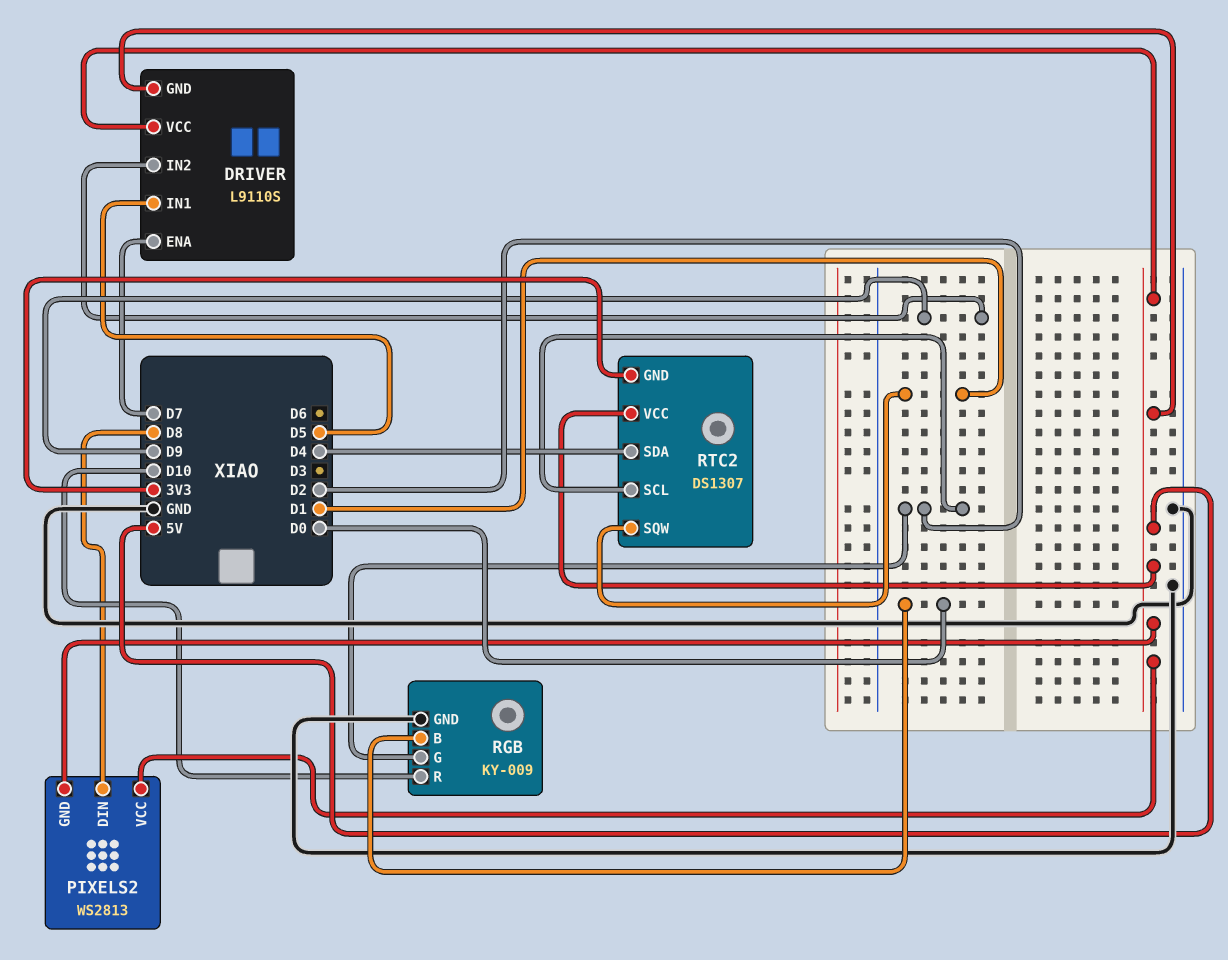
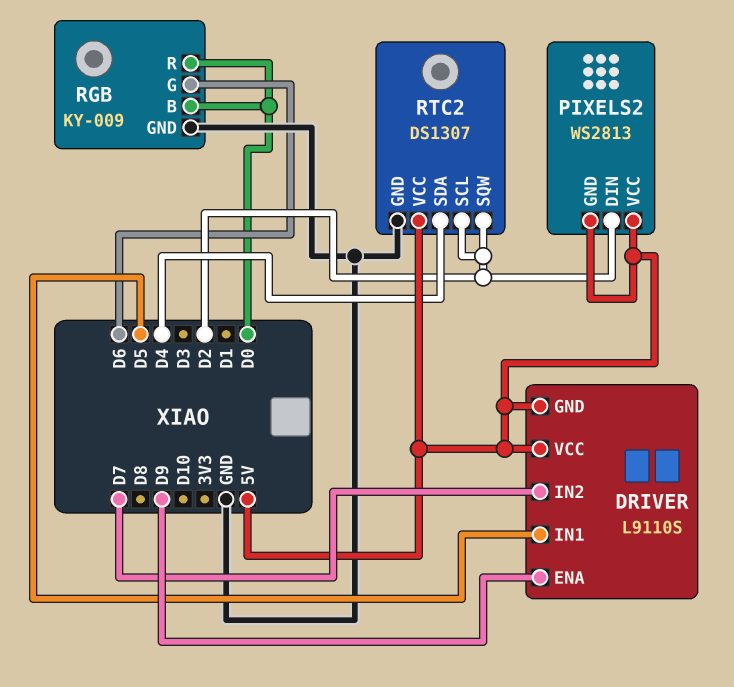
DRIVER pin ENA: D7 -> D9
DRIVER pin IN2: D9 -> D7
PIXELS2 pin DIN: D8 -> D2
RGB pin G: D2 -> D6
RGB pin R: D10 -> D0
RTC2 pin GND: 3V3 -> GND
RTC2 pin SQW: D1 -> D2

TASK STATEMENT. Everything from the line containing "DRIVER pin IN2: D9 -> D7" to the end of the records must be written out exactly; include both of those lines and no others.

RESPONSE TO THE EXERCISE.
DRIVER pin IN2: D9 -> D7
PIXELS2 pin DIN: D8 -> D2
RGB pin G: D2 -> D6
RGB pin R: D10 -> D0
RTC2 pin GND: 3V3 -> GND
RTC2 pin SQW: D1 -> D2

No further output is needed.